↓
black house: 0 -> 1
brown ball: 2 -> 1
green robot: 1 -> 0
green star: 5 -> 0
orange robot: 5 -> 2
↑
↓
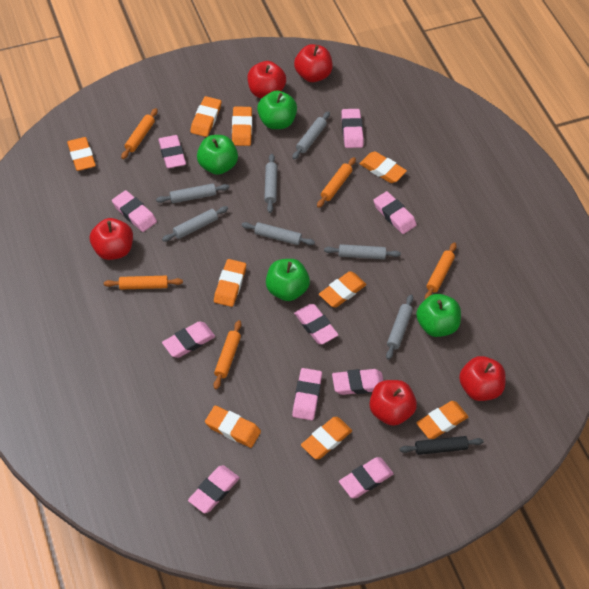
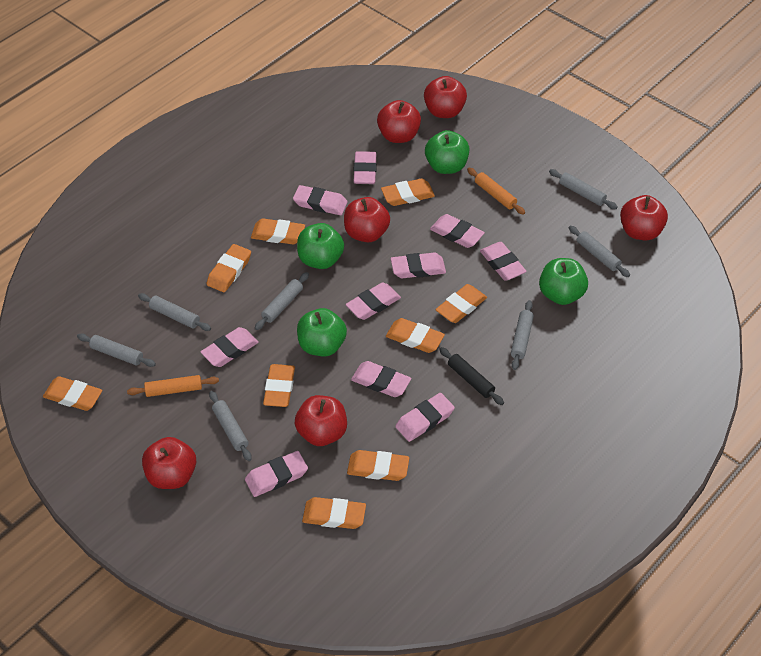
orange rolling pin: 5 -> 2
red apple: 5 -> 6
↑
↓
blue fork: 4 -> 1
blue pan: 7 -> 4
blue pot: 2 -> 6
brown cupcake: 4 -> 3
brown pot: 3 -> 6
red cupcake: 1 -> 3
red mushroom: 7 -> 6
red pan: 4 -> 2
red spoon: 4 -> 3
↑
◆ WHAT YOU WILL DO:
Scan the material above. Copy each line where "orange" occurs.

◆ RESULT OF THIS TASK:
orange robot: 5 -> 2
orange rolling pin: 5 -> 2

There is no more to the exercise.